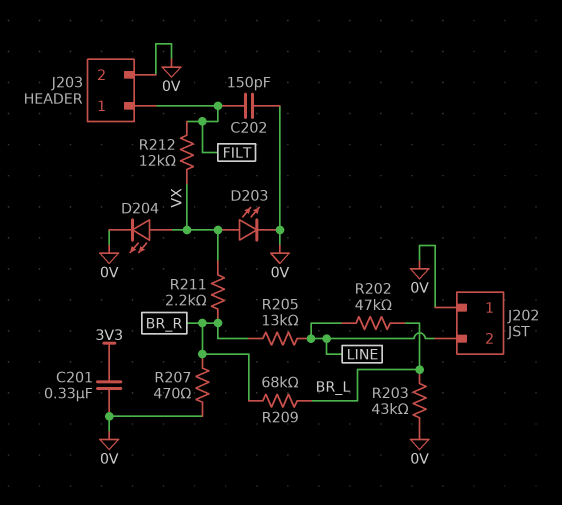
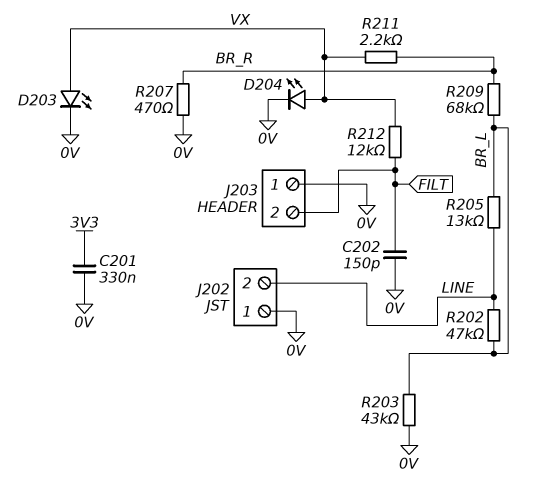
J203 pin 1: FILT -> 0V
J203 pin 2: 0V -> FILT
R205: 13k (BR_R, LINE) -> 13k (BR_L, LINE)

---

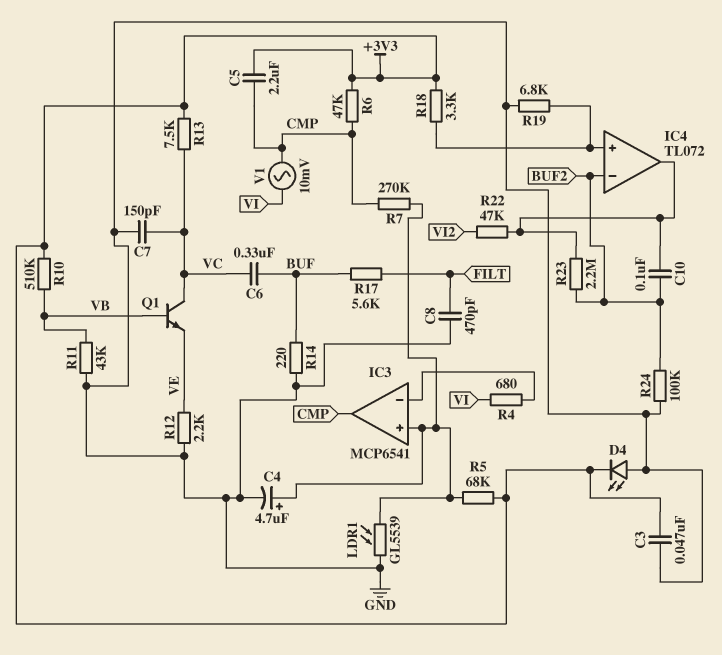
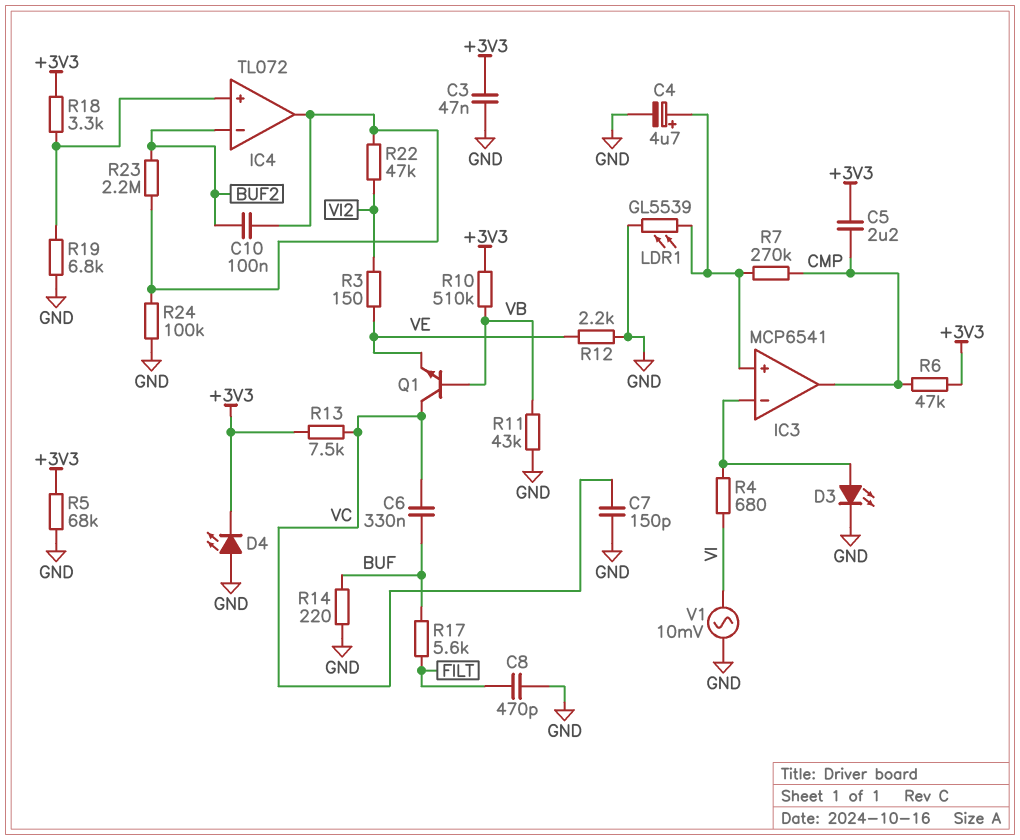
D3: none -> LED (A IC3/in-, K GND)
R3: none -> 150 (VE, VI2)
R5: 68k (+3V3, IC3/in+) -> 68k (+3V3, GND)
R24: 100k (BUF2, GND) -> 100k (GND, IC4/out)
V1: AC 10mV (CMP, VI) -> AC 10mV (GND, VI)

▸ WHAT YOU NEED TO DO:
Everything in the material above from the line that has "D3: none -> LED (A IC3/in-, K GND)" through the line that has "V1: AC 10mV (CMP, VI) -> AC 10mV (GND, VI)" must be duplicated exactly, with no other lines given.

▸ WRITTEN SOLUTION:
D3: none -> LED (A IC3/in-, K GND)
R3: none -> 150 (VE, VI2)
R5: 68k (+3V3, IC3/in+) -> 68k (+3V3, GND)
R24: 100k (BUF2, GND) -> 100k (GND, IC4/out)
V1: AC 10mV (CMP, VI) -> AC 10mV (GND, VI)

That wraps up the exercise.